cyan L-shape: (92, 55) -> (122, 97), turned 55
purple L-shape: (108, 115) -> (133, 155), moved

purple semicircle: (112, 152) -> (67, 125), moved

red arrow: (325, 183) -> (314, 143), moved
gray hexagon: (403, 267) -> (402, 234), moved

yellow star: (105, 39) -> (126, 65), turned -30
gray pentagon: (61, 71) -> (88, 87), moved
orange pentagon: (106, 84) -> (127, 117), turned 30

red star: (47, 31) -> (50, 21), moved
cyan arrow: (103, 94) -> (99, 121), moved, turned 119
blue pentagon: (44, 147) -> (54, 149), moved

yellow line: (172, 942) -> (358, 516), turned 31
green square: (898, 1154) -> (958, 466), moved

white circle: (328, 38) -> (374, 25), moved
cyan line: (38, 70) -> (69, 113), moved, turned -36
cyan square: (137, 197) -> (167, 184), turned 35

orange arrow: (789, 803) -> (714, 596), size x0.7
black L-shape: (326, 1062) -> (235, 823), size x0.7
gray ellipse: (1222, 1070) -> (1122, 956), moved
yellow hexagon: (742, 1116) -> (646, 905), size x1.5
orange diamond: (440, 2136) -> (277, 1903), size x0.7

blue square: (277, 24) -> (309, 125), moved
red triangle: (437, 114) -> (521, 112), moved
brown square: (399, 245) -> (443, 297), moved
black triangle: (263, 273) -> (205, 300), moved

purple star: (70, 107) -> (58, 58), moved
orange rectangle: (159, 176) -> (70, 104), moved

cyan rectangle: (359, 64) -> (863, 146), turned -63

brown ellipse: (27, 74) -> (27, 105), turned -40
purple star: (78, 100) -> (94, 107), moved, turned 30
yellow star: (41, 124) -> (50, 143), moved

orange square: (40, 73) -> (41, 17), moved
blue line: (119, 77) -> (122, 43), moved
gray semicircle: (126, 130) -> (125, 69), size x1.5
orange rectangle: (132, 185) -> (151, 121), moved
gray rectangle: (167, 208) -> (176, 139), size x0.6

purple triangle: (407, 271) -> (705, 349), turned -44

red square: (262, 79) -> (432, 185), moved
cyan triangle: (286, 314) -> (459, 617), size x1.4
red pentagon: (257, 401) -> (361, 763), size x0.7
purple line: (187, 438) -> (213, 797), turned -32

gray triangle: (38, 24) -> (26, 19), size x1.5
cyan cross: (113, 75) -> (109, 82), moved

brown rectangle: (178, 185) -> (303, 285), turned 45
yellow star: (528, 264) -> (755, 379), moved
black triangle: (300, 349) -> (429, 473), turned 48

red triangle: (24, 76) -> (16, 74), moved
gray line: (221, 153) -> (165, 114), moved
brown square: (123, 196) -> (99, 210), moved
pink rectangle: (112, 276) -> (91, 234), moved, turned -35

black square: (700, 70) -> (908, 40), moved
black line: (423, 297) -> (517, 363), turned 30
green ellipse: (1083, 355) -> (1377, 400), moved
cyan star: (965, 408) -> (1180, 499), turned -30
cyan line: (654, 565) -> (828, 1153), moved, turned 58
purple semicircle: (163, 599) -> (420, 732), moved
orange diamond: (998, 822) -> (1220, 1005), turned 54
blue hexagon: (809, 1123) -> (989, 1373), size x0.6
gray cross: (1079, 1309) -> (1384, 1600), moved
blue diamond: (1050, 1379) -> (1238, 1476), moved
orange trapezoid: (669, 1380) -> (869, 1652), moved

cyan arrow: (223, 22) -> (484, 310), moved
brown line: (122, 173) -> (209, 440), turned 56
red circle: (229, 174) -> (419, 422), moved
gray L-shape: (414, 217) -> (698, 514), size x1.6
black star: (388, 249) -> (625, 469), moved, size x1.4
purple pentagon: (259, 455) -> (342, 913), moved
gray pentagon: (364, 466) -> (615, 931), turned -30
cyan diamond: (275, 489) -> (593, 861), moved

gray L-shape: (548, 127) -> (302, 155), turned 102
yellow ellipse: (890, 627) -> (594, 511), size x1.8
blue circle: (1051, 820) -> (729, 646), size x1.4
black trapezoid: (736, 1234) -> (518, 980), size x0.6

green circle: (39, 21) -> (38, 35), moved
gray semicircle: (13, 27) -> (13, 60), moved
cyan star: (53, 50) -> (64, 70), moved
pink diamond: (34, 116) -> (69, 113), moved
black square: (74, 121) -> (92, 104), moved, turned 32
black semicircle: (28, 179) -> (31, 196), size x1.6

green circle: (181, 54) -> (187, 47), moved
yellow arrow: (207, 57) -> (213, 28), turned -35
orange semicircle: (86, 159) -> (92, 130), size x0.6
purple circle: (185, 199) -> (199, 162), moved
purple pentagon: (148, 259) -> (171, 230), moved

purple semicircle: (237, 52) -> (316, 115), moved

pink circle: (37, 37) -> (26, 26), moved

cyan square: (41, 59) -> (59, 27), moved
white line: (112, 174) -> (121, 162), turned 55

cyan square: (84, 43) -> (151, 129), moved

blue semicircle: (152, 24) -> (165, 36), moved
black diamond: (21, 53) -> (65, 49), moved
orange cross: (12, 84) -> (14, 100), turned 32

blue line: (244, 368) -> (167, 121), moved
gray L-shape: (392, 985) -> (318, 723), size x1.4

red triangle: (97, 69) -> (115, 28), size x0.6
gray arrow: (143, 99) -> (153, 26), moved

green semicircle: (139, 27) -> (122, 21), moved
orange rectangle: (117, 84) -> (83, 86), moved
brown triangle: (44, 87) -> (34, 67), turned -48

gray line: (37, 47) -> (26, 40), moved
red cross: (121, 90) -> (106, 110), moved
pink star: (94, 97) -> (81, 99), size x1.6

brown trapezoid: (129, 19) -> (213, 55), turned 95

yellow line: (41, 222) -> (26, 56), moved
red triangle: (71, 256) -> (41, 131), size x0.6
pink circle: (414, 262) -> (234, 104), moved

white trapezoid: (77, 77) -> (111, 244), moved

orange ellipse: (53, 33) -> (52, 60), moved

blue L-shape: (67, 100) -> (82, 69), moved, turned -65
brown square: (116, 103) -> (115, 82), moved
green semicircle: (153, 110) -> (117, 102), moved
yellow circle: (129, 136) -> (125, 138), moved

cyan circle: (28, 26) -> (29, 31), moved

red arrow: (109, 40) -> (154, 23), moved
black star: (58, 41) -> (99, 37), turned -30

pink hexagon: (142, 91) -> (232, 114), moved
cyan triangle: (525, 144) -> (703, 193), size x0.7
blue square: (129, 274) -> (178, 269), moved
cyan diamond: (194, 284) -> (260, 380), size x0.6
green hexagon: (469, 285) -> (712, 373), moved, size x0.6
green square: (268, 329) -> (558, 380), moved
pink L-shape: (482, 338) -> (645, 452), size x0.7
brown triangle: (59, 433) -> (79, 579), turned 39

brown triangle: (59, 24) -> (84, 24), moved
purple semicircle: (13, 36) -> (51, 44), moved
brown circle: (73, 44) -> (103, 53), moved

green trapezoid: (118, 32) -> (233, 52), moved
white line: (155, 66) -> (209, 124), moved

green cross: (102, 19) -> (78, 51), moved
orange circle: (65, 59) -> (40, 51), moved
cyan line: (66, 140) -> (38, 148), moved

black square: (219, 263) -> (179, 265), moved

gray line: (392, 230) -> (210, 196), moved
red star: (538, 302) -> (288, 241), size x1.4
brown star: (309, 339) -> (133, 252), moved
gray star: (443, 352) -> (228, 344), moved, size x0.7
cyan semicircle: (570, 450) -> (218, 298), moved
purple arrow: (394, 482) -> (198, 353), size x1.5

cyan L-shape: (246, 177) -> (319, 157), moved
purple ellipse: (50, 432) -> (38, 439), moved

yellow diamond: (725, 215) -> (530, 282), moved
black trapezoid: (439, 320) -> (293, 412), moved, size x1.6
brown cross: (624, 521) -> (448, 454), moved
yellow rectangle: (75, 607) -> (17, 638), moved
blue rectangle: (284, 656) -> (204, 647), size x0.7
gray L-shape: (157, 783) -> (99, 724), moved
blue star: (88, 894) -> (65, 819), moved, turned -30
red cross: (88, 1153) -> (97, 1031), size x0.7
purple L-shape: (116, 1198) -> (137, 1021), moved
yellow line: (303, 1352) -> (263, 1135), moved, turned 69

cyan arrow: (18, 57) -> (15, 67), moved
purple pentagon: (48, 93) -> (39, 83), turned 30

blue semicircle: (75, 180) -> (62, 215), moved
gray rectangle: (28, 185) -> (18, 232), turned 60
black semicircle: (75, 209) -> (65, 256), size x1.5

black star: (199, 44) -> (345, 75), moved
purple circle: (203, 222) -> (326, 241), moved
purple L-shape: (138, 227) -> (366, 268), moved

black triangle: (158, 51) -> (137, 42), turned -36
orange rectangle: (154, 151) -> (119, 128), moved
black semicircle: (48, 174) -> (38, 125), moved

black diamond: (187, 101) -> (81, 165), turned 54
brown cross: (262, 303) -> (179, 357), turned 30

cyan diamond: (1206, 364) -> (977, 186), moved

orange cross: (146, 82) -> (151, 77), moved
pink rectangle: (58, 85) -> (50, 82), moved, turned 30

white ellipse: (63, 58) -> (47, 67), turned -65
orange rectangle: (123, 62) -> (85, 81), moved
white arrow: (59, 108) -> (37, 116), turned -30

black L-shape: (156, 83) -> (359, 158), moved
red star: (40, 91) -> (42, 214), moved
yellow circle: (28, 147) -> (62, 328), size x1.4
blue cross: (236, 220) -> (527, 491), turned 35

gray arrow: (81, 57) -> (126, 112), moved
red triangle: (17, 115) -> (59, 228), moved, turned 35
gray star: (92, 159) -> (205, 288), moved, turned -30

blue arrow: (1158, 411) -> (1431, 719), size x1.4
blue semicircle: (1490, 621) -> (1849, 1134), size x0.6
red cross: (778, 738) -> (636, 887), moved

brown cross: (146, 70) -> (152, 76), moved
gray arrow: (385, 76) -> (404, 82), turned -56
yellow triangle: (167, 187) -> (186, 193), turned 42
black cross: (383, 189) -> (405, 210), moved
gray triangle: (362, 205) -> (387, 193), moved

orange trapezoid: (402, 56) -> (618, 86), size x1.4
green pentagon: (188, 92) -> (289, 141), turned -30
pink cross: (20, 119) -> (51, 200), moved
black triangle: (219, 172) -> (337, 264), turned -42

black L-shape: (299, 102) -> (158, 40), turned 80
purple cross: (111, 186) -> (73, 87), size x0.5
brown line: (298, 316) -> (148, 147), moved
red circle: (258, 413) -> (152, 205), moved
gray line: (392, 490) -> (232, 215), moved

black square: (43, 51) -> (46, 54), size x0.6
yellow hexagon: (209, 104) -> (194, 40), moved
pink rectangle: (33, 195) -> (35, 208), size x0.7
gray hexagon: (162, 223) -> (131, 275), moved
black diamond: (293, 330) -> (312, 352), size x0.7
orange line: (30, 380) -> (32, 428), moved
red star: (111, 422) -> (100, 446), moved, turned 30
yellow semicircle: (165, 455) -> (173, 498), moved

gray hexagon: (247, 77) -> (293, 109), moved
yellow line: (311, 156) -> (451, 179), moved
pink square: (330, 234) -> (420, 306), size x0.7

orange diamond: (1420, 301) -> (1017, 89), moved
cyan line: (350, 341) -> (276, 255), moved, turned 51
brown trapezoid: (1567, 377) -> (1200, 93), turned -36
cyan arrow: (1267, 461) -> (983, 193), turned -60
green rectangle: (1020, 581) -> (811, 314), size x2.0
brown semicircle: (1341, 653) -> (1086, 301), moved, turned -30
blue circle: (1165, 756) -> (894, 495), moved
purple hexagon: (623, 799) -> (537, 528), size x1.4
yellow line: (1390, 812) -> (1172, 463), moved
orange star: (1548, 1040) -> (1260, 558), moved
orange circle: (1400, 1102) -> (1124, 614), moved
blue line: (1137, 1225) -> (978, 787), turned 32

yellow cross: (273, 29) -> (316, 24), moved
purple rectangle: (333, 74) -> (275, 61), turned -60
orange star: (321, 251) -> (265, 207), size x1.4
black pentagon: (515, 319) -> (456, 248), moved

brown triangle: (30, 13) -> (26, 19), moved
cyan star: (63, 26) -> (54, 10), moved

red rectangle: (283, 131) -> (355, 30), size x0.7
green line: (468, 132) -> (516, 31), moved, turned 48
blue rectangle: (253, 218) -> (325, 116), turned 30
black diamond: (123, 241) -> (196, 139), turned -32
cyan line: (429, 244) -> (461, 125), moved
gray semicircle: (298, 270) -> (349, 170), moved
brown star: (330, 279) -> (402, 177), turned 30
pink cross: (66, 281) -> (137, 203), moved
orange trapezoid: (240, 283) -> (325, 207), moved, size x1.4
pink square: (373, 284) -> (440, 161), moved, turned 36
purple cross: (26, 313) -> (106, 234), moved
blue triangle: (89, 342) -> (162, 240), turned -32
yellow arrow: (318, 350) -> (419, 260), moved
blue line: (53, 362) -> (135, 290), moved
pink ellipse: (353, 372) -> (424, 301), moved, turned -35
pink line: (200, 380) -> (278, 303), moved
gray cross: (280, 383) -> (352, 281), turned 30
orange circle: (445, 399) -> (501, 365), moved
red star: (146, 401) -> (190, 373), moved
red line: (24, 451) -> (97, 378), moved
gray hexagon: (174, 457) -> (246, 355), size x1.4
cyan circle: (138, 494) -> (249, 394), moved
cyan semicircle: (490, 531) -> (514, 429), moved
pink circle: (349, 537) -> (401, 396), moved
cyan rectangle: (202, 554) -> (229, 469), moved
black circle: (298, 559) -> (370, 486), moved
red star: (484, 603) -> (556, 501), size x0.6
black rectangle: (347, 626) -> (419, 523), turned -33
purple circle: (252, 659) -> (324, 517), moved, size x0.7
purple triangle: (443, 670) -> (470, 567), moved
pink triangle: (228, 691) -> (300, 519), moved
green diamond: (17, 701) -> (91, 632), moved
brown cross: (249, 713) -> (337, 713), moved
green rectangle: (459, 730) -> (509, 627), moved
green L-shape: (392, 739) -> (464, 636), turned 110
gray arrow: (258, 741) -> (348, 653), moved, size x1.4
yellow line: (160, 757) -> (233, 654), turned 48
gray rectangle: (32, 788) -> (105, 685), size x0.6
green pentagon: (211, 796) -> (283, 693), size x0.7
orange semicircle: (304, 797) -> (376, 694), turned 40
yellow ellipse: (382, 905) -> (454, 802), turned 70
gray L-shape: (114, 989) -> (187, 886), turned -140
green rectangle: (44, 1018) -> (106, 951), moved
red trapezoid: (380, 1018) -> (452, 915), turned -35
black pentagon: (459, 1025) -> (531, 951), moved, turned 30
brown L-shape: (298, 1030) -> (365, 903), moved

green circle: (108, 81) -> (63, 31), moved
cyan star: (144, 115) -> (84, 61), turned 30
-*-*-
Your answer must consist solely of the lines from the top of the entries above through the line containing "cyan line: (38, 70)", copied exactly, both ends included.

• _Task output_:
cyan L-shape: (92, 55) -> (122, 97), turned 55
purple L-shape: (108, 115) -> (133, 155), moved

purple semicircle: (112, 152) -> (67, 125), moved

red arrow: (325, 183) -> (314, 143), moved
gray hexagon: (403, 267) -> (402, 234), moved

yellow star: (105, 39) -> (126, 65), turned -30
gray pentagon: (61, 71) -> (88, 87), moved
orange pentagon: (106, 84) -> (127, 117), turned 30

red star: (47, 31) -> (50, 21), moved
cyan arrow: (103, 94) -> (99, 121), moved, turned 119
blue pentagon: (44, 147) -> (54, 149), moved

yellow line: (172, 942) -> (358, 516), turned 31
green square: (898, 1154) -> (958, 466), moved

white circle: (328, 38) -> (374, 25), moved
cyan line: (38, 70) -> (69, 113), moved, turned -36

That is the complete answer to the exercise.